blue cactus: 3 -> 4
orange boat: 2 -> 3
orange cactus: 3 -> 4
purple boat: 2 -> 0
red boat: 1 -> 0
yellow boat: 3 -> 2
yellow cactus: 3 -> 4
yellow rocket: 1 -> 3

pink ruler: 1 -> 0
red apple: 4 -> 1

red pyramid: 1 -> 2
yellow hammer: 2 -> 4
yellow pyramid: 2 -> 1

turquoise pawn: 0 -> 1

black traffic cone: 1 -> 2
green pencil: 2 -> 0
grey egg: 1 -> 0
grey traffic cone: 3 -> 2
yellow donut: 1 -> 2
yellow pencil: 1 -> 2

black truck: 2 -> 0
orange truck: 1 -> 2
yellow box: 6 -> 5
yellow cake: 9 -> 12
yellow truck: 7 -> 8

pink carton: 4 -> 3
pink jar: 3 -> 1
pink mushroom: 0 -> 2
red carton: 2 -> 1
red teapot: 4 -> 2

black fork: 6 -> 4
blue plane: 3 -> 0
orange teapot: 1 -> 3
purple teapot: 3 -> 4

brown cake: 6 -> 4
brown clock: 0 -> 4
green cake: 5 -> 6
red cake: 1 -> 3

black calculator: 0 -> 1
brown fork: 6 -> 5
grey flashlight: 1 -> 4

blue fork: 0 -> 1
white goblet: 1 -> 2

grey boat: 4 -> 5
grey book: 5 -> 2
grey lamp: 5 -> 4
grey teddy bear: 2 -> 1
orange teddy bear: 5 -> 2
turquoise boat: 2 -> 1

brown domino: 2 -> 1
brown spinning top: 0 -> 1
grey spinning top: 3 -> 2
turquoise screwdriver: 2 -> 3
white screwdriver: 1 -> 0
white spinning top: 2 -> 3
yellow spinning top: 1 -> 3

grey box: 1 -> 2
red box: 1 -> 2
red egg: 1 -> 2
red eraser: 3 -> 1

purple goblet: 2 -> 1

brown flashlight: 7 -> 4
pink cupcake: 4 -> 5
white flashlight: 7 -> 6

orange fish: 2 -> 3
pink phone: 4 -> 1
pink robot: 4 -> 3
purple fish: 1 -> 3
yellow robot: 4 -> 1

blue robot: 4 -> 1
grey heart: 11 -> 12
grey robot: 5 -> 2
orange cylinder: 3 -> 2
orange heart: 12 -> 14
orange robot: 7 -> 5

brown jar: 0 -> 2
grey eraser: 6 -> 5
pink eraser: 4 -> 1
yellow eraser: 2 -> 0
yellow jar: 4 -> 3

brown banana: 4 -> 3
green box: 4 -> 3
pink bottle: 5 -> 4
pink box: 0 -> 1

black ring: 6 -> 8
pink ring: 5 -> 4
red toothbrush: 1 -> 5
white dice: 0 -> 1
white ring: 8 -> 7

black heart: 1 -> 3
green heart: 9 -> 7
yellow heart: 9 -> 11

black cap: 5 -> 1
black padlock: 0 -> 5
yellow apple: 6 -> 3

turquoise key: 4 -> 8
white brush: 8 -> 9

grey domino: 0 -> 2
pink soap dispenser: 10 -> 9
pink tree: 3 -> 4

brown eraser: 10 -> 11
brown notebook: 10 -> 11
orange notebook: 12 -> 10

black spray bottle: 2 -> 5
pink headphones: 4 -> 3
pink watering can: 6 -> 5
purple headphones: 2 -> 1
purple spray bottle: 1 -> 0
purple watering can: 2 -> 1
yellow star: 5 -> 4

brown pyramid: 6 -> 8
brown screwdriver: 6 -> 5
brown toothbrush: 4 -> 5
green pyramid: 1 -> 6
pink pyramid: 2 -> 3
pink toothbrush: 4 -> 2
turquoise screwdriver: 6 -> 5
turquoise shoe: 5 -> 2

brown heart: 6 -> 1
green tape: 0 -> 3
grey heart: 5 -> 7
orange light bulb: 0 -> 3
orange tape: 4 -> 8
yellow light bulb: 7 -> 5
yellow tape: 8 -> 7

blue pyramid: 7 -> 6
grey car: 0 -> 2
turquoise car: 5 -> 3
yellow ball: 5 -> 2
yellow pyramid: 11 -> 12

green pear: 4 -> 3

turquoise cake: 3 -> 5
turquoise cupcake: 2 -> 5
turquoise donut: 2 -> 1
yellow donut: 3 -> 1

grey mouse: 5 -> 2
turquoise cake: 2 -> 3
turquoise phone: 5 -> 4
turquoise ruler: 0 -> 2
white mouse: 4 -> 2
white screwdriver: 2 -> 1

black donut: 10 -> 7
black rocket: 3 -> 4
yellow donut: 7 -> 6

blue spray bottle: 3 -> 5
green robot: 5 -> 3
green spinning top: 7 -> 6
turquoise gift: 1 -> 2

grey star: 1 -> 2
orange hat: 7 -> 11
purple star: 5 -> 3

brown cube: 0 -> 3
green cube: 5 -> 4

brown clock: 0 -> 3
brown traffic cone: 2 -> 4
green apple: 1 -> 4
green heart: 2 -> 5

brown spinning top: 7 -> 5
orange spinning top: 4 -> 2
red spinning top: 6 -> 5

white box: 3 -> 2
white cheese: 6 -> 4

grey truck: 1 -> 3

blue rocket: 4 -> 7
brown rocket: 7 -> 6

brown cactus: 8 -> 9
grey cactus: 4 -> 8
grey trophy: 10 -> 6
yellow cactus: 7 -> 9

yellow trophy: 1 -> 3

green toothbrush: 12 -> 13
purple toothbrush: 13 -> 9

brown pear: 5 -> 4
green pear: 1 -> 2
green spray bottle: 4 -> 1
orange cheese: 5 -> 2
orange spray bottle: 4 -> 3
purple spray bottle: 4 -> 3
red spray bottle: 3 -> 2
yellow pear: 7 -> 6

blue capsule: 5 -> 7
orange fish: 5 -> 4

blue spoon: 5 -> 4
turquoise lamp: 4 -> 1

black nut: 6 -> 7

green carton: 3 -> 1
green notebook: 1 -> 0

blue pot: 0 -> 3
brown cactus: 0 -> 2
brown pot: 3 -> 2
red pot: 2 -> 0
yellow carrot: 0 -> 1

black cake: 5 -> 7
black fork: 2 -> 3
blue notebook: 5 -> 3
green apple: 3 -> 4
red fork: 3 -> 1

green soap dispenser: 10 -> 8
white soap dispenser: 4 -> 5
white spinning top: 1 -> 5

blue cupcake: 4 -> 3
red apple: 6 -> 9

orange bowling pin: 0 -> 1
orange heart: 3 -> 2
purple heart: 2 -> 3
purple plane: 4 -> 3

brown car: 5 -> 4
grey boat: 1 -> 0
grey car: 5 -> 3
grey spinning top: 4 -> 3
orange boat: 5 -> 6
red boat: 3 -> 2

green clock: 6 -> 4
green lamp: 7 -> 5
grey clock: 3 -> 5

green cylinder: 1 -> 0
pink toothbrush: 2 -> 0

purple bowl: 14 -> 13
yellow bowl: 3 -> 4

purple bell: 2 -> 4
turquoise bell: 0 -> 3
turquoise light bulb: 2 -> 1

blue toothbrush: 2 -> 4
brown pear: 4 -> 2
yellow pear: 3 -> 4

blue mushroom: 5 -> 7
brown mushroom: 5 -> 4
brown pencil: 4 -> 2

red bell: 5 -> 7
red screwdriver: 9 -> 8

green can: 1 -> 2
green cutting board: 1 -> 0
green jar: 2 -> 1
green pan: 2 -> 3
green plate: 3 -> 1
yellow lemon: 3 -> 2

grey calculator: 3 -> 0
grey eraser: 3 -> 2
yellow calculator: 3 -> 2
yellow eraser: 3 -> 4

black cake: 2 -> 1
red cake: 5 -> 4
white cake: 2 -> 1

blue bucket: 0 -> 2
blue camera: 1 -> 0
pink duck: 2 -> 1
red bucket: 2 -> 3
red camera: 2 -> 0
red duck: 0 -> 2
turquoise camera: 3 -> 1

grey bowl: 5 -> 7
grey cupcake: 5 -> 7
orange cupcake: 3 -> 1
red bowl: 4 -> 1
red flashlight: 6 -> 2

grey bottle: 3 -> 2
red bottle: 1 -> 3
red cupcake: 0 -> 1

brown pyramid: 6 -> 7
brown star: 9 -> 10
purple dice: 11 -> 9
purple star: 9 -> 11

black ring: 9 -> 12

#####

» Required work
Extract all lines from the material above that include the word "mushroom".

» Written response
pink mushroom: 0 -> 2
blue mushroom: 5 -> 7
brown mushroom: 5 -> 4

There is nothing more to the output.